**Activity**
Scan the data below and state the number of lines that include the word "brown", adding no comment.

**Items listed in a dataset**
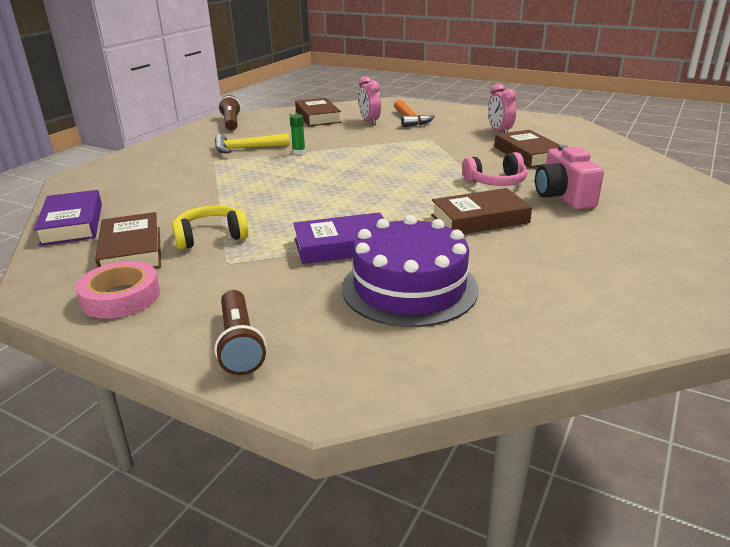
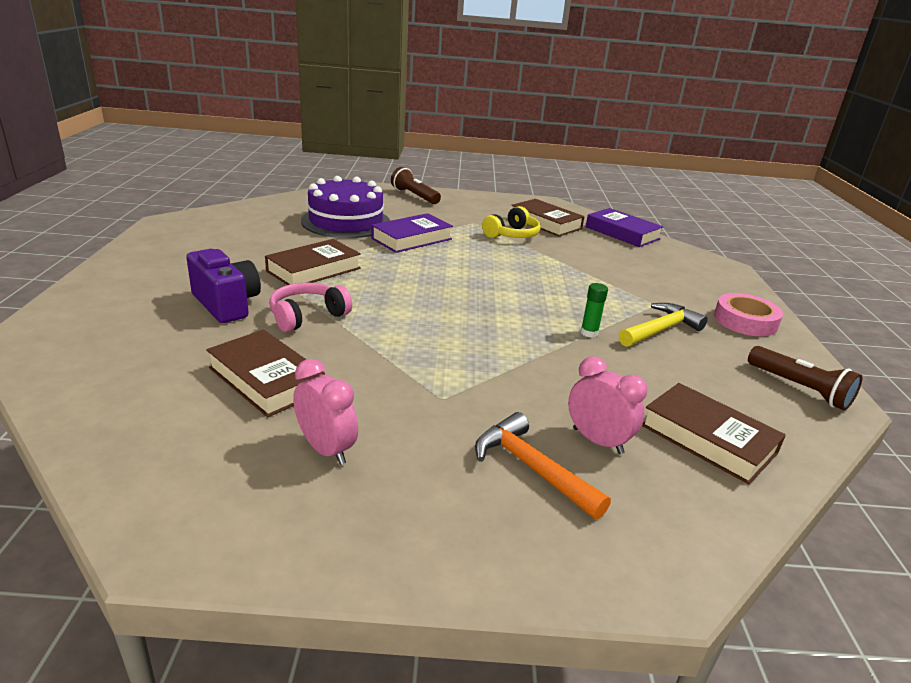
camera: 150 degrees right, 0 degrees up
pink tape [76,261,160,319] -> pink tape moved to [714,293,783,337]
pink camera [535,145,604,210] -> purple camera [186,249,261,323]

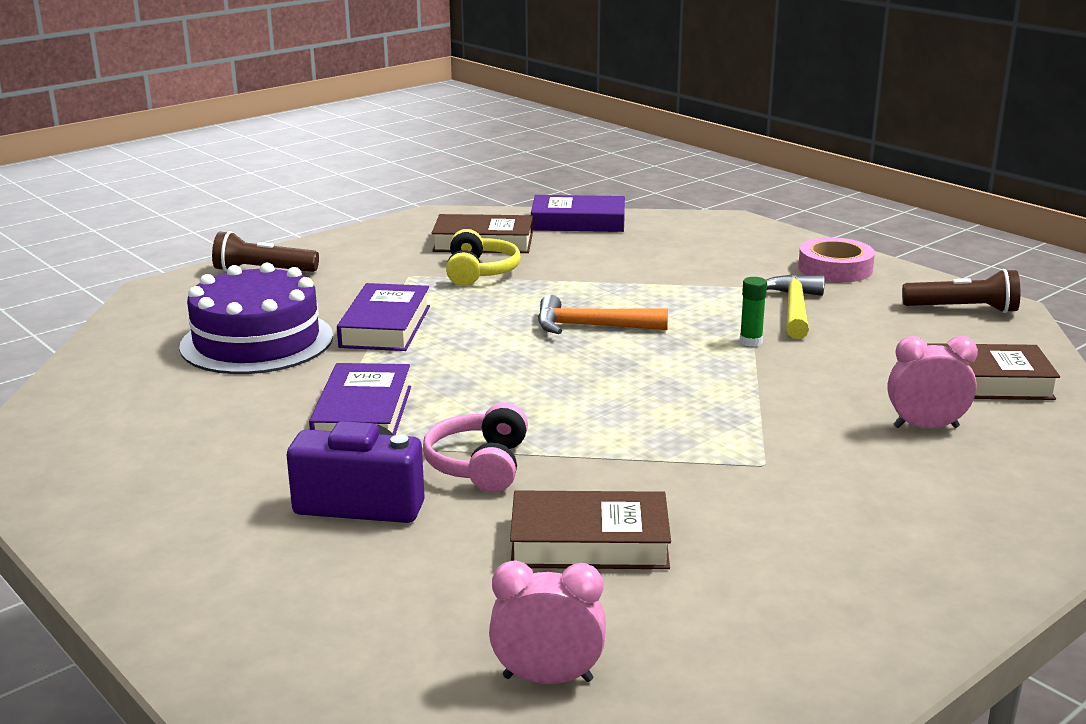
camera: 40 degrees left, 5 degrees down
brown book [265,239,361,285] -> purple book [309,363,411,435]
pink clock [293,359,358,465] -> pink clock moved to [489,561,606,684]
orange hammer [475,412,611,520] -> orange hammer moved to [538,295,668,334]

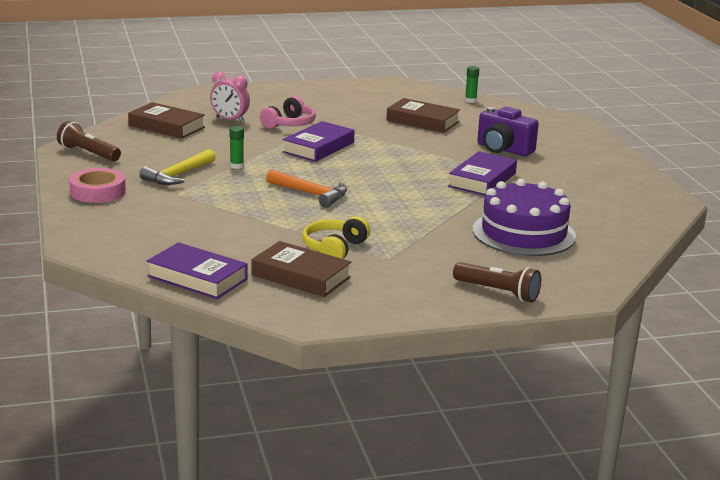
camera: 155 degrees left, 0 degrees up
purple book [337,283,430,351] -> purple book moved to [283,121,355,162]
pink headphones [423,403,528,492] -> pink headphones moved to [260,96,316,129]
pink clock [489,561,606,684] -> green glue stick [465,66,479,103]

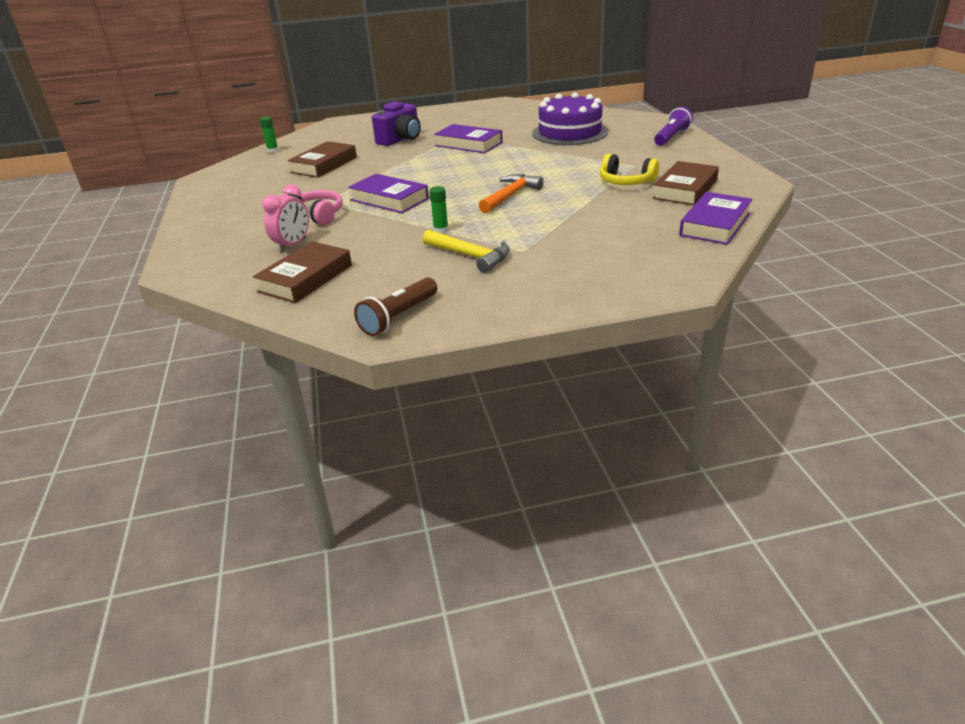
camera: 85 degrees left, 10 degrees up
pink tape [69,168,126,203] -> none
brown flashlight [453,262,541,302] -> purple flashlight [654,107,693,146]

**The completed task**
2